▸ Your objective: With every picture left out, restate the listing below exactly as written.

#### Data segment

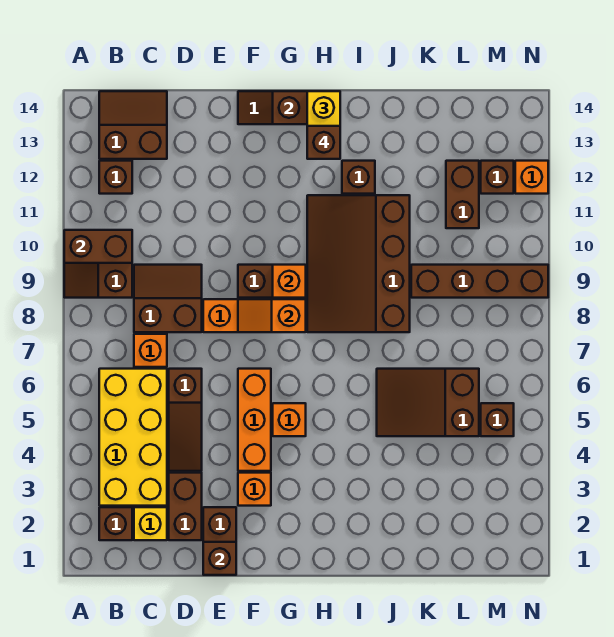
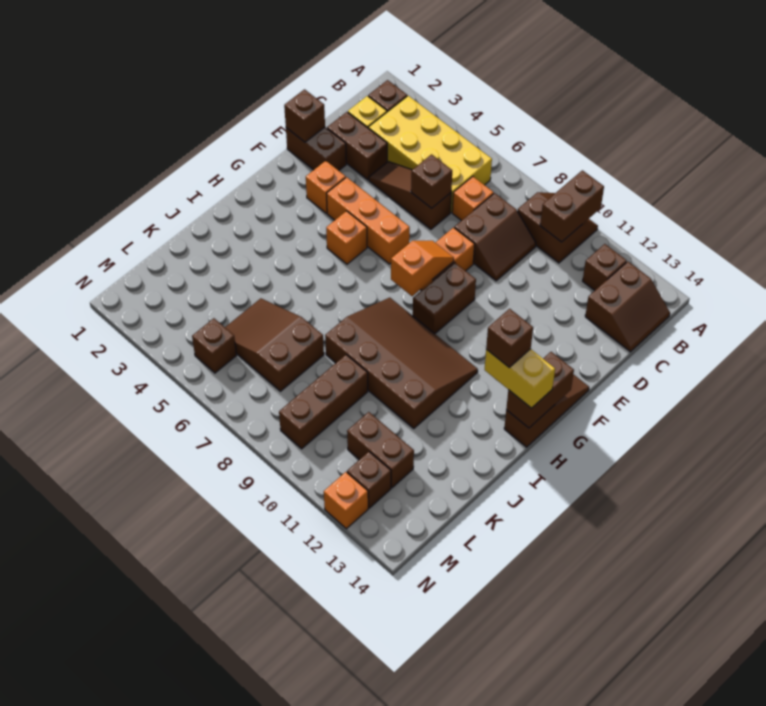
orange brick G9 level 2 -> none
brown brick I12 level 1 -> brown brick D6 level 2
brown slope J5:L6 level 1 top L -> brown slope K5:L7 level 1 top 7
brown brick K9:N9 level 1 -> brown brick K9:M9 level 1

########

▸ Expected answer:
orange brick G9 level 2 -> none
brown brick I12 level 1 -> brown brick D6 level 2
brown slope J5:L6 level 1 top L -> brown slope K5:L7 level 1 top 7
brown brick K9:N9 level 1 -> brown brick K9:M9 level 1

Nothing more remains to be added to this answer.